◆ **TASK STATEMENT**
Reproduction without pictures: print every entry precisely as written.

####################

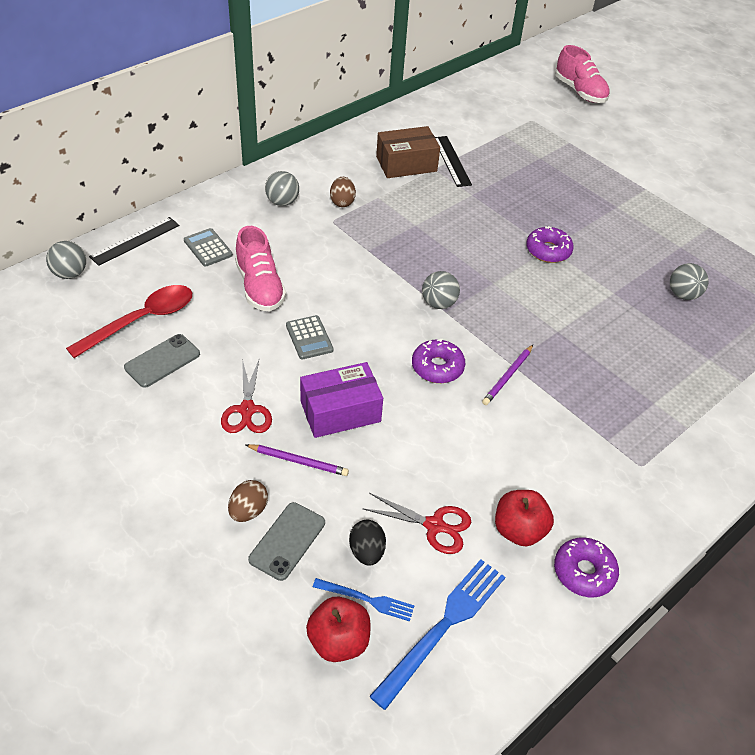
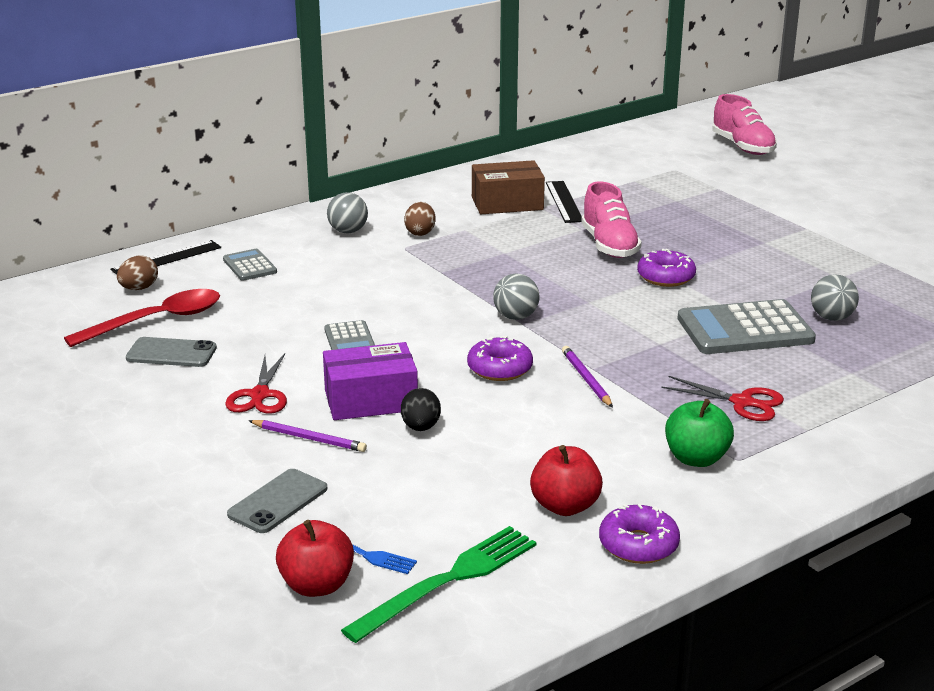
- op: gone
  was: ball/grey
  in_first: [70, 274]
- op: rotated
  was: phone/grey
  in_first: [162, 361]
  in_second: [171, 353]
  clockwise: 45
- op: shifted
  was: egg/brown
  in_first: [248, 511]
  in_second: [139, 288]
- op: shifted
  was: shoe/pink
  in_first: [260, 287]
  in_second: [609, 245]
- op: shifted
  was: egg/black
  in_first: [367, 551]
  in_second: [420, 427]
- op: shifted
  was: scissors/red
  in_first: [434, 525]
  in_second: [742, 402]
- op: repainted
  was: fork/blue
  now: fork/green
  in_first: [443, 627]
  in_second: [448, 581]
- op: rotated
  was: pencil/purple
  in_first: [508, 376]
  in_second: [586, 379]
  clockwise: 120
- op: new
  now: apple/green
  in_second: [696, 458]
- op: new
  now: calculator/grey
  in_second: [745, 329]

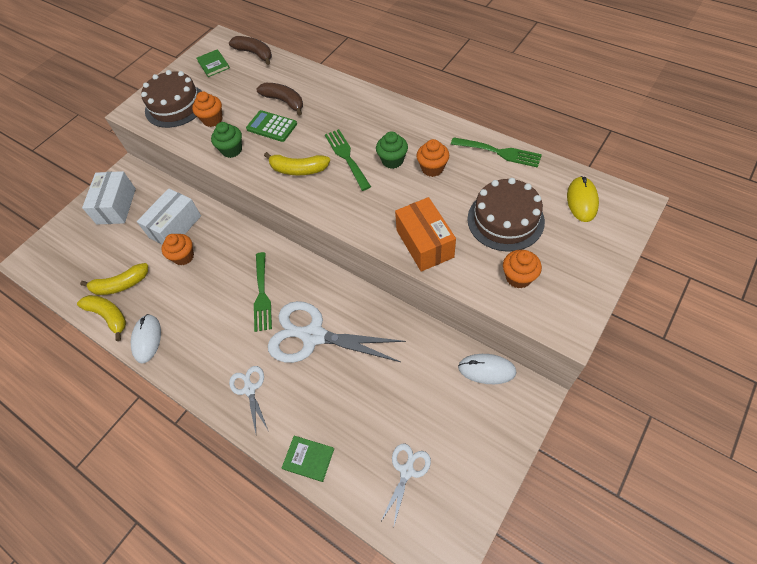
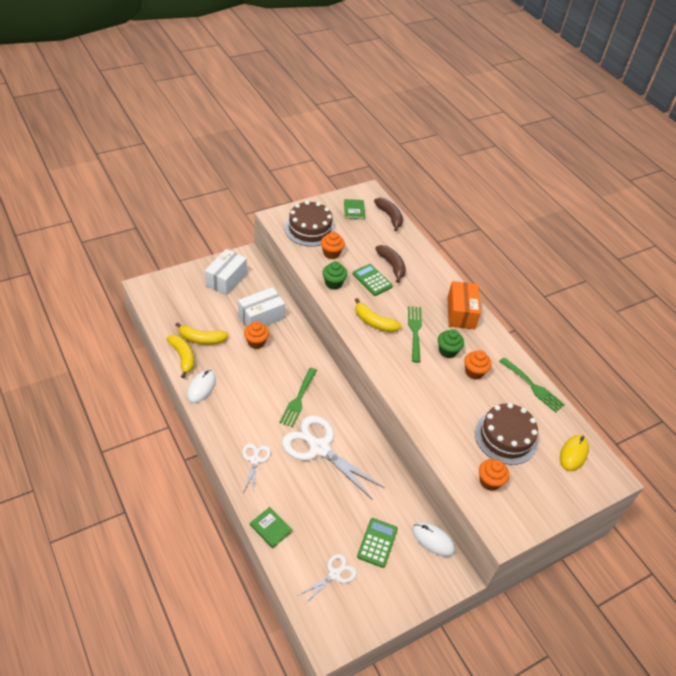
- op: shifted
  was: box/orange
  in_first: [424, 243]
  in_second: [461, 313]
- op: new
  now: calculator/green
  in_second: [377, 543]

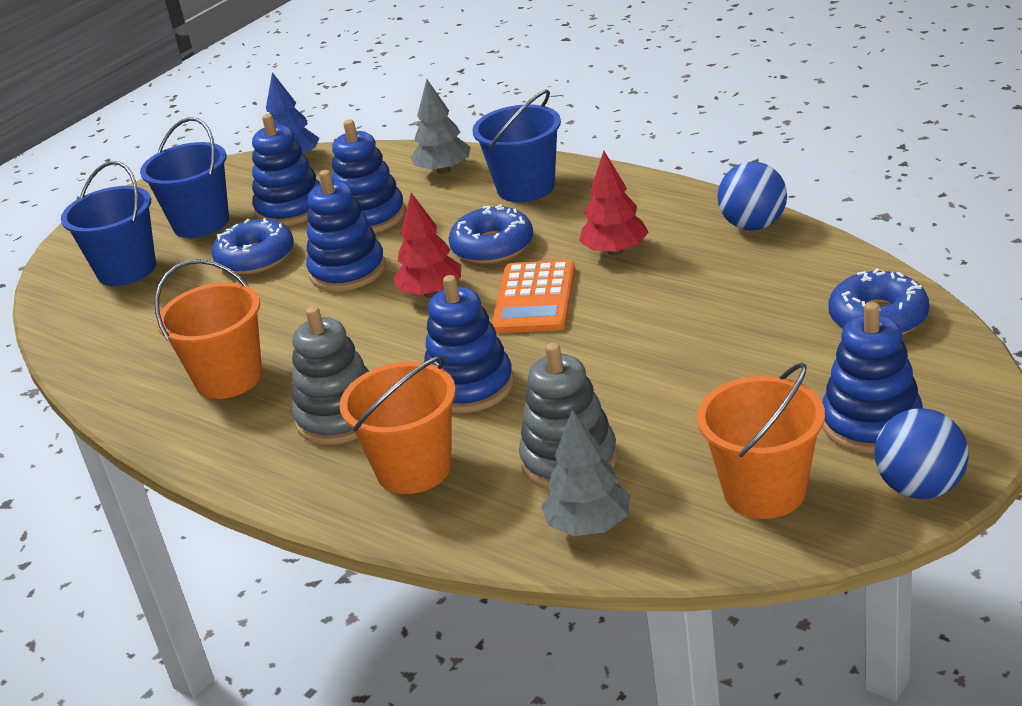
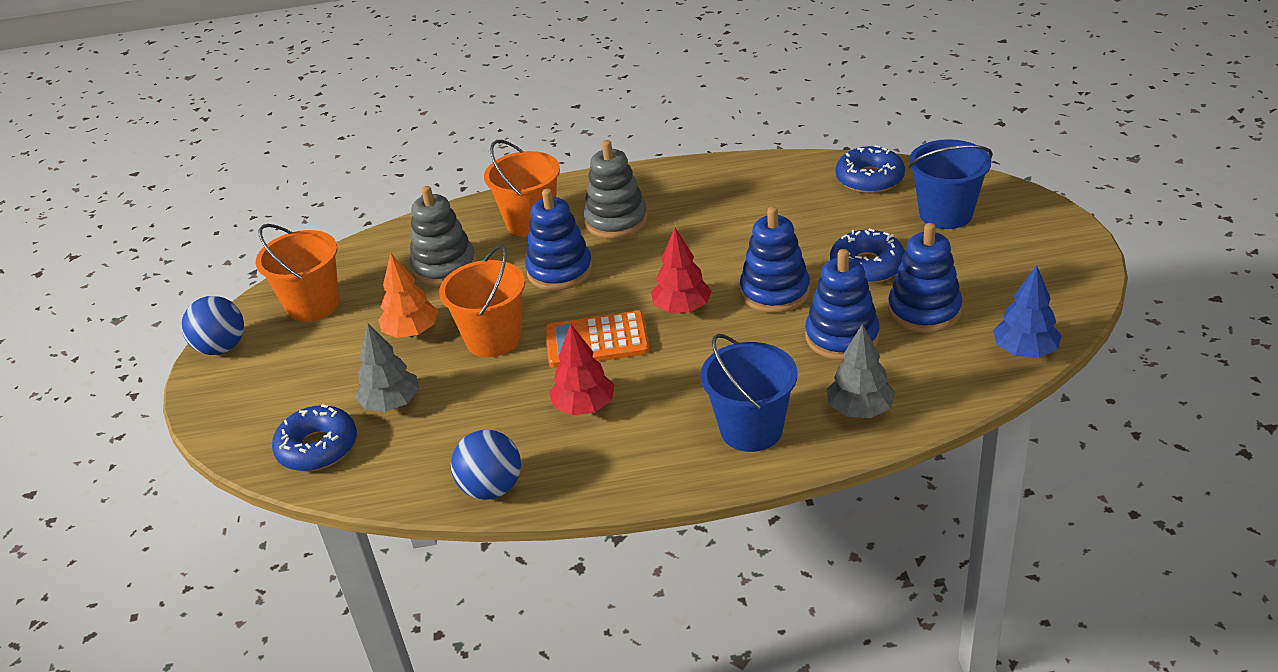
- op: gone
  was: bucket/blue
  in_first: [201, 223]
- op: shifted
  was: bucket/orange
  in_first: [229, 378]
  in_second: [493, 339]
- op: shifted
  was: donut/blue
  in_first: [492, 246]
  in_second: [869, 179]
- op: rotated
  was: calculator/orange
  in_first: [535, 298]
  in_second: [597, 341]
  clockwise: -60
- op: shifted
  was: tree/grey
  in_first: [589, 525]
  in_second: [391, 404]
- op: gone
  was: stacking toy/blue
  in_first: [871, 423]
- op: new
  now: tree/orange
  in_second: [412, 332]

####################

◆ **RESULT OF THIS TASK**
- op: gone
  was: ball/grey
  in_first: [70, 274]
- op: rotated
  was: phone/grey
  in_first: [162, 361]
  in_second: [171, 353]
  clockwise: 45
- op: shifted
  was: egg/brown
  in_first: [248, 511]
  in_second: [139, 288]
- op: shifted
  was: shoe/pink
  in_first: [260, 287]
  in_second: [609, 245]
- op: shifted
  was: egg/black
  in_first: [367, 551]
  in_second: [420, 427]
- op: shifted
  was: scissors/red
  in_first: [434, 525]
  in_second: [742, 402]
- op: repainted
  was: fork/blue
  now: fork/green
  in_first: [443, 627]
  in_second: [448, 581]
- op: rotated
  was: pencil/purple
  in_first: [508, 376]
  in_second: [586, 379]
  clockwise: 120
- op: new
  now: apple/green
  in_second: [696, 458]
- op: new
  now: calculator/grey
  in_second: [745, 329]

- op: shifted
  was: box/orange
  in_first: [424, 243]
  in_second: [461, 313]
- op: new
  now: calculator/green
  in_second: [377, 543]

- op: gone
  was: bucket/blue
  in_first: [201, 223]
- op: shifted
  was: bucket/orange
  in_first: [229, 378]
  in_second: [493, 339]
- op: shifted
  was: donut/blue
  in_first: [492, 246]
  in_second: [869, 179]
- op: rotated
  was: calculator/orange
  in_first: [535, 298]
  in_second: [597, 341]
  clockwise: -60
- op: shifted
  was: tree/grey
  in_first: [589, 525]
  in_second: [391, 404]
- op: gone
  was: stacking toy/blue
  in_first: [871, 423]
- op: new
  now: tree/orange
  in_second: [412, 332]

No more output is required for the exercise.